**Task directions**
This calls for a word-for-word copy of all the data, with each picture removed.

═══ Source data

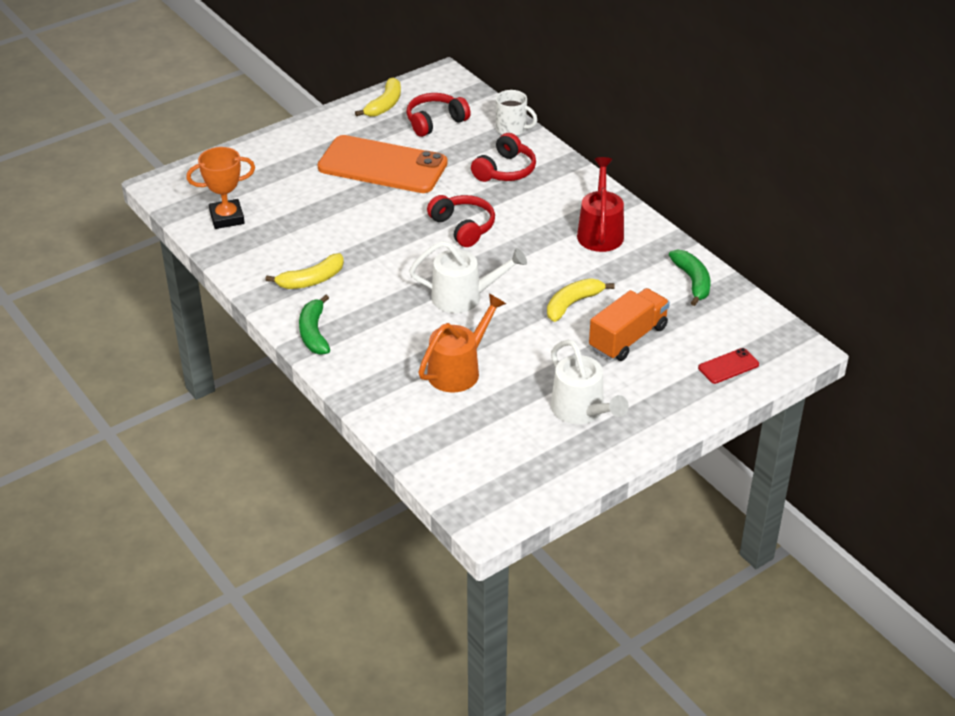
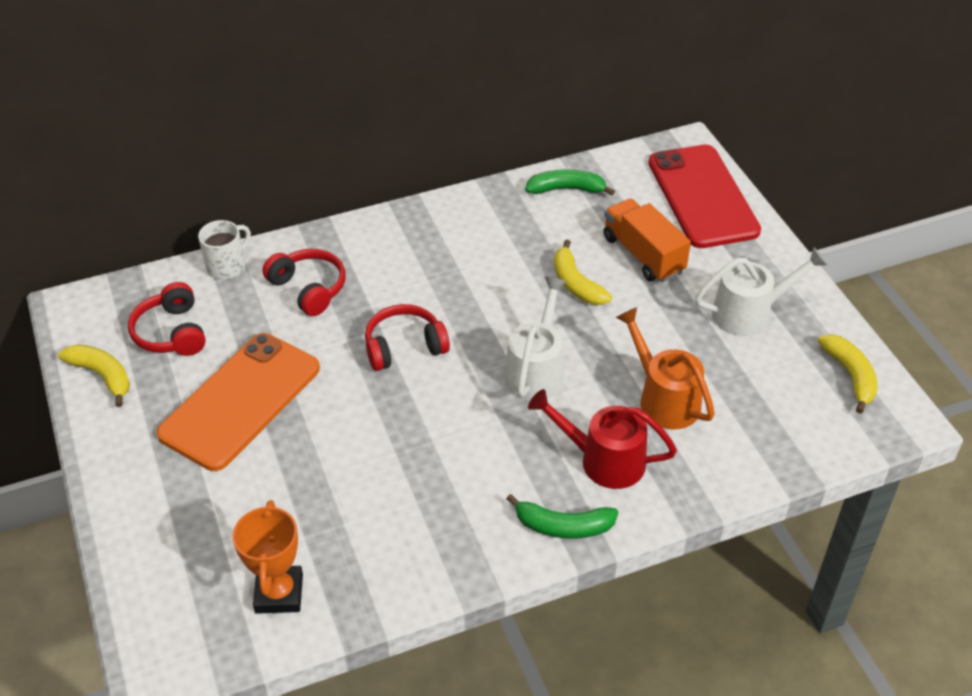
camera: 75 degrees left, 5 degrees up
(311, 280) = (455, 514): yellow banana -> yellow banana (850, 376)
(600, 231) = (458, 236): red watering can -> red watering can (603, 460)
(728, 366) = (702, 196): red phone -> red phone, size x2.45

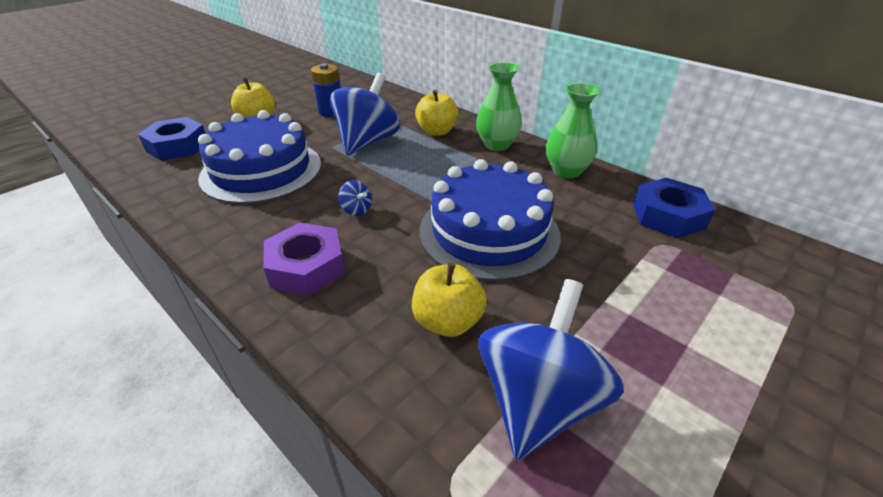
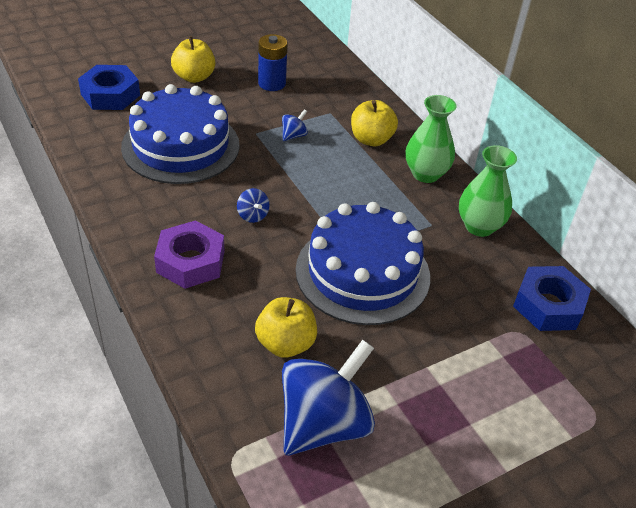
camera: 15 degrees right, 5 degrees up
(367, 142) = (294, 135): blue spinning top -> blue spinning top, size x0.40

══════

**Solution for this task**
camera: 75 degrees left, 5 degrees up
(311, 280) = (455, 514): yellow banana -> yellow banana (850, 376)
(600, 231) = (458, 236): red watering can -> red watering can (603, 460)
(728, 366) = (702, 196): red phone -> red phone, size x2.45

camera: 15 degrees right, 5 degrees up
(367, 142) = (294, 135): blue spinning top -> blue spinning top, size x0.40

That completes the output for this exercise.